AIM >> Reproduce all of the data word for word.

-- Begin DATA ENTRIES --

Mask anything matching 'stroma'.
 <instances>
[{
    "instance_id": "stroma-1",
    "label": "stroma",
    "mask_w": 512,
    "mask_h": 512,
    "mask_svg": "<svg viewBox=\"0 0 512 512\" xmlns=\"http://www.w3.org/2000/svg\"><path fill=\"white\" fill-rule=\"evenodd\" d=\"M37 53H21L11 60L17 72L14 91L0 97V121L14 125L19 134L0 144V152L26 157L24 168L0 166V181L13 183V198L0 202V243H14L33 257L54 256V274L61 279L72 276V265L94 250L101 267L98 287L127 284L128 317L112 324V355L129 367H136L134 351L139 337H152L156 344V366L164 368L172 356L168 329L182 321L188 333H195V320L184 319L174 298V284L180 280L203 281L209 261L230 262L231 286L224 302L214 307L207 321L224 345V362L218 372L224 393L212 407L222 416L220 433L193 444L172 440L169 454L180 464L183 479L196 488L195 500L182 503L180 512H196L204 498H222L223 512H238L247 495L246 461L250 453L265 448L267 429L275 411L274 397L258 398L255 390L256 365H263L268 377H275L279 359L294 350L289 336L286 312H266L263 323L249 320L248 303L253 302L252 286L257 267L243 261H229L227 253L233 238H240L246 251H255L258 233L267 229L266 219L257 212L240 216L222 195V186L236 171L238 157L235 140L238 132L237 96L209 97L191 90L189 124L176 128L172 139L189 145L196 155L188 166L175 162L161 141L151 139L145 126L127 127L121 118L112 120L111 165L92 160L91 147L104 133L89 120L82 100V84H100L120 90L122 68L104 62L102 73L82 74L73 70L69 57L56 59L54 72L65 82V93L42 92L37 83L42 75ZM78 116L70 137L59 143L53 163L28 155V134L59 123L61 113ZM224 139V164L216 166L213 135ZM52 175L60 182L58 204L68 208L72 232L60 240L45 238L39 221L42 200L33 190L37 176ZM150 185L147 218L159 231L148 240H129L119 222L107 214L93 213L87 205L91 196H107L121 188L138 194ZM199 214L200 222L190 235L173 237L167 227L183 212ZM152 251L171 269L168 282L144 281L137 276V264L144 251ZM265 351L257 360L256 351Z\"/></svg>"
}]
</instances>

-- End DATA ENTRIES --

EXERCISE RESULT >>
Mask anything matching 'stroma'.
 <instances>
[{
    "instance_id": "stroma-1",
    "label": "stroma",
    "mask_w": 512,
    "mask_h": 512,
    "mask_svg": "<svg viewBox=\"0 0 512 512\" xmlns=\"http://www.w3.org/2000/svg\"><path fill=\"white\" fill-rule=\"evenodd\" d=\"M37 53H21L11 60L17 72L14 91L0 97V121L14 125L19 134L0 144V152L26 157L24 168L0 166V181L13 183V198L0 202V243H14L33 257L54 256V274L61 279L72 276V265L94 250L101 267L98 287L127 284L128 317L112 324V355L129 367H136L134 351L139 337H152L156 344V366L164 368L172 356L168 329L182 321L188 333H195V320L184 319L174 298V284L180 280L203 281L209 261L230 262L231 286L224 302L214 307L207 321L224 345V362L218 372L224 393L212 407L222 416L220 433L193 444L172 440L169 454L180 464L183 479L196 488L195 500L182 503L180 512H196L204 498H222L223 512H238L247 495L246 461L250 453L265 448L267 429L275 411L274 397L258 398L255 390L256 365H263L268 377H275L279 359L294 350L289 336L286 312H266L263 323L249 320L248 303L253 302L252 286L257 267L243 261H229L227 253L233 238H240L246 251H255L258 233L267 229L266 219L257 212L240 216L222 195V186L236 171L238 157L235 140L238 132L237 96L209 97L191 90L189 124L176 128L172 139L189 145L196 155L188 166L175 162L161 141L151 139L145 126L127 127L121 118L112 120L111 165L92 160L91 147L104 133L89 120L82 100V84H100L120 90L122 68L104 62L102 73L82 74L73 70L69 57L56 59L54 72L65 82V93L42 92L37 83L42 75ZM78 116L70 137L59 143L53 163L28 155V134L59 123L61 113ZM224 139V164L216 166L213 135ZM52 175L60 182L58 204L68 208L72 232L60 240L45 238L39 221L42 200L33 190L37 176ZM150 185L147 218L159 231L148 240H129L119 222L107 214L93 213L87 205L91 196H107L121 188L138 194ZM199 214L200 222L190 235L173 237L167 227L183 212ZM152 251L171 269L168 282L144 281L137 276V264L144 251ZM265 351L257 360L256 351Z\"/></svg>"
}]
</instances>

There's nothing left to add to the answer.